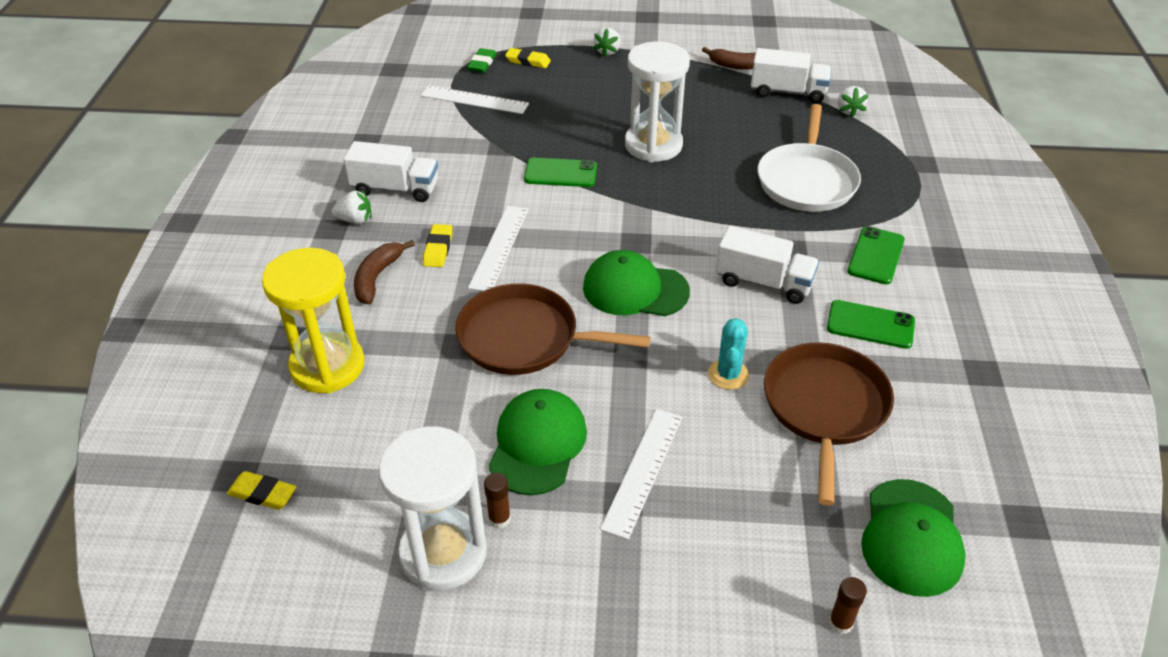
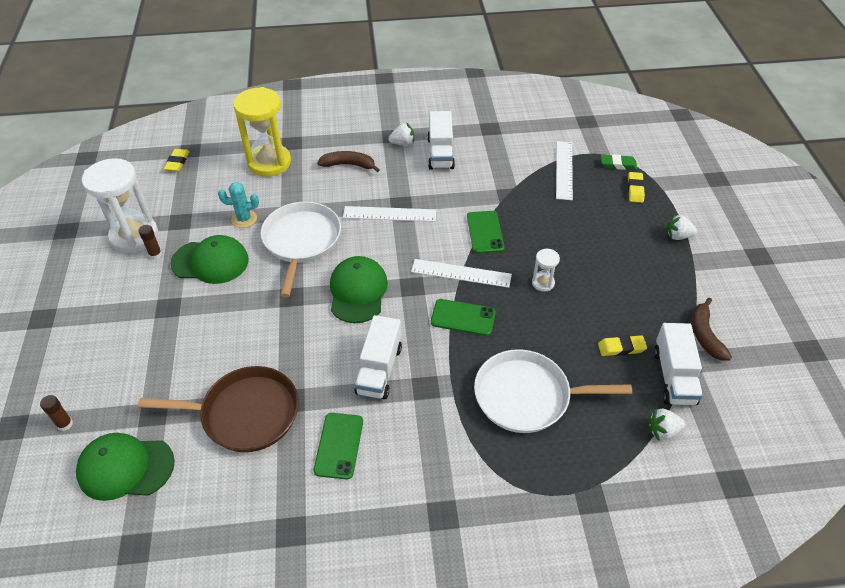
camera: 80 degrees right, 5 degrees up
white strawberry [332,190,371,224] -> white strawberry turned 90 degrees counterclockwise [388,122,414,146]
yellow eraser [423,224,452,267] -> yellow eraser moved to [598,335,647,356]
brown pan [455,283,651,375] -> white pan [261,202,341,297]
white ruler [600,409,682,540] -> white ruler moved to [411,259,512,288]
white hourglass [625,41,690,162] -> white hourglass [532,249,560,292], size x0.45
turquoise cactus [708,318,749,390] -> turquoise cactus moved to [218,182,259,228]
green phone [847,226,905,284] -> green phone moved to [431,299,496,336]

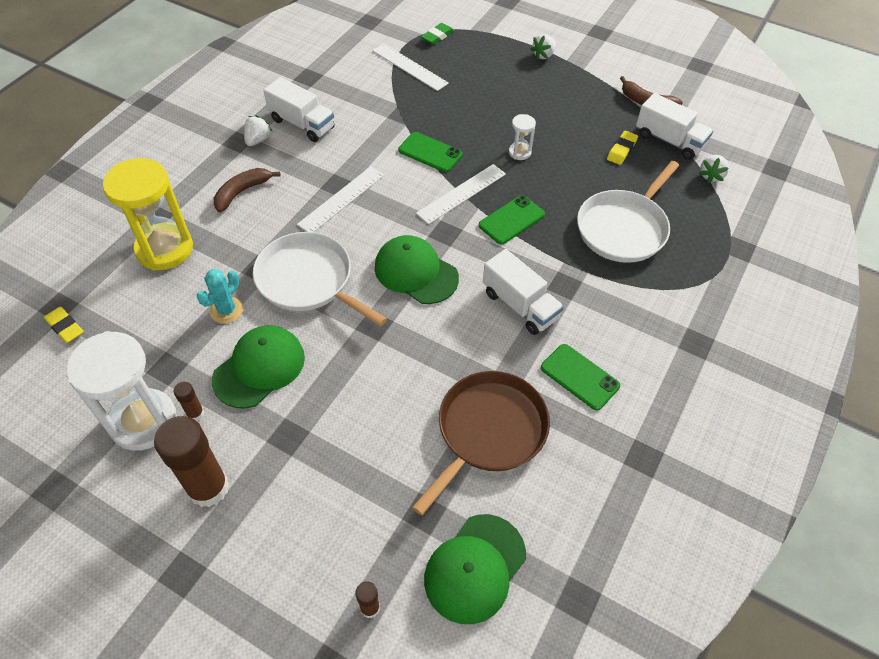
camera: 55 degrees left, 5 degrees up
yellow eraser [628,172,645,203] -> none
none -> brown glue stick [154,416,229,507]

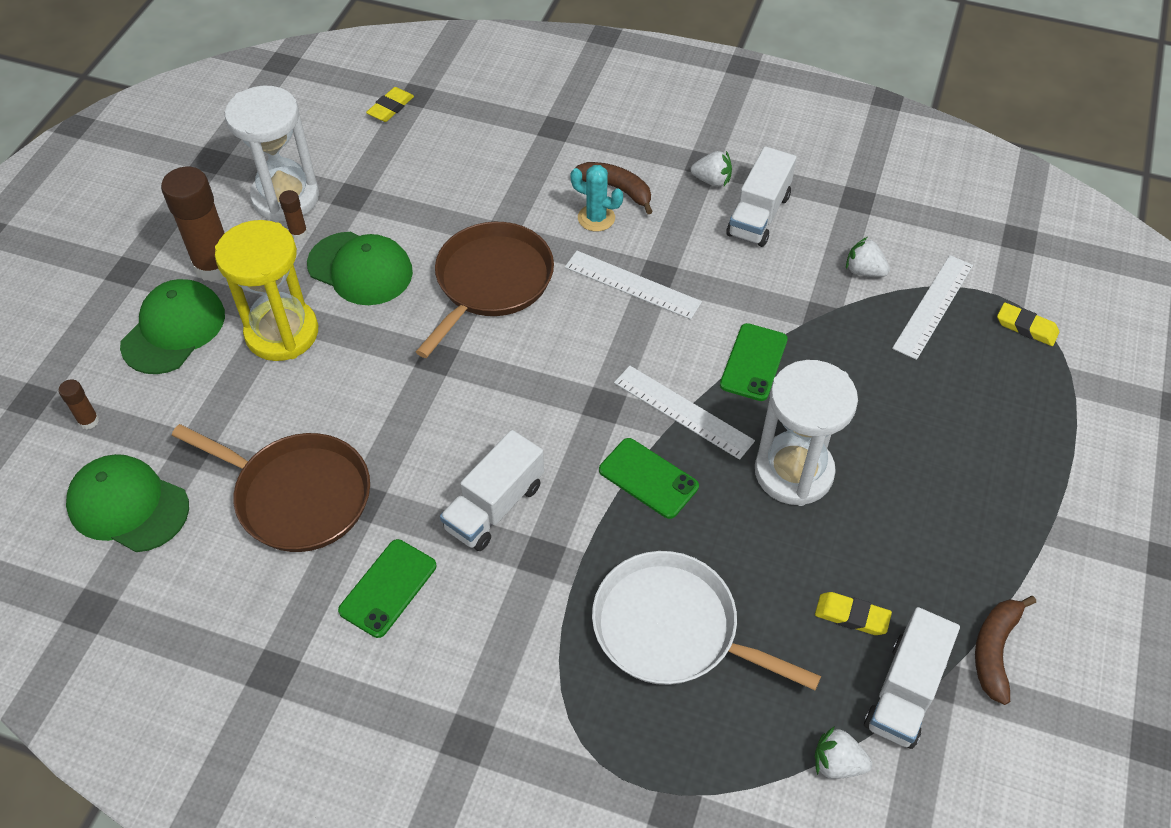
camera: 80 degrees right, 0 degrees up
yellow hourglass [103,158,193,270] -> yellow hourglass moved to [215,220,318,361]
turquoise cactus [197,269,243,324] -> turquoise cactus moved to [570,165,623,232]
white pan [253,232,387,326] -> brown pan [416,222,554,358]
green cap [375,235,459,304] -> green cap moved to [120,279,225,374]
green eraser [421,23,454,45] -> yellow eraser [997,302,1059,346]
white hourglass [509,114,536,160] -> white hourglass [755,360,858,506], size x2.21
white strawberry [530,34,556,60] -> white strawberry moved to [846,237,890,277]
+--
Exercise brief >>
Count the lines of the listing that contain the word "yellow", and give only the number.

Your response >>
4